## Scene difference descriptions
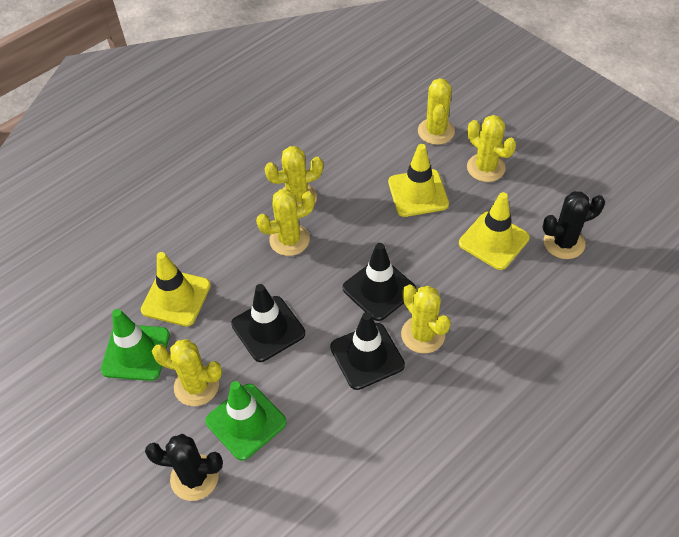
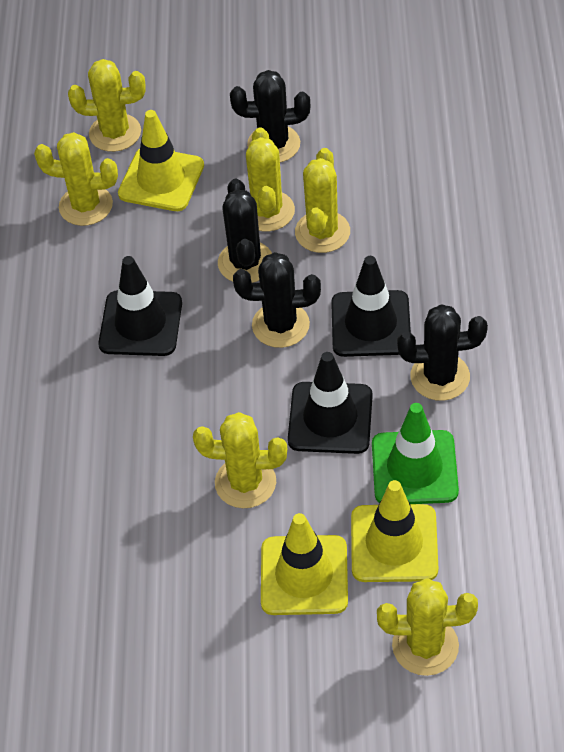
black cactus: 2 -> 4
green traffic cone: 2 -> 1

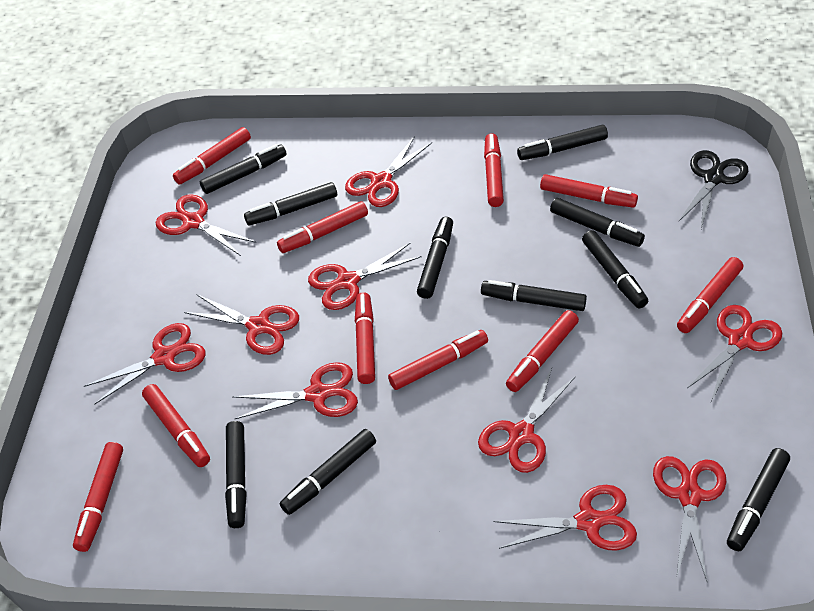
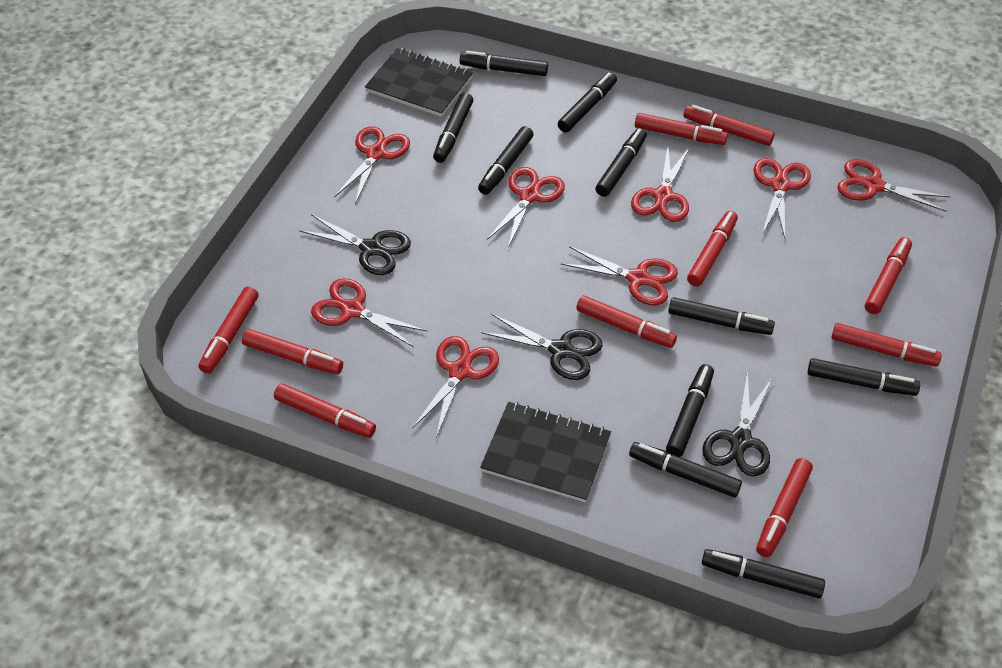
black notebook: 0 -> 2
black scissors: 1 -> 3
red scissors: 10 -> 8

## Prompt
Only a number is expected: the count of lines in the entries that include the string "black".

## Response box
3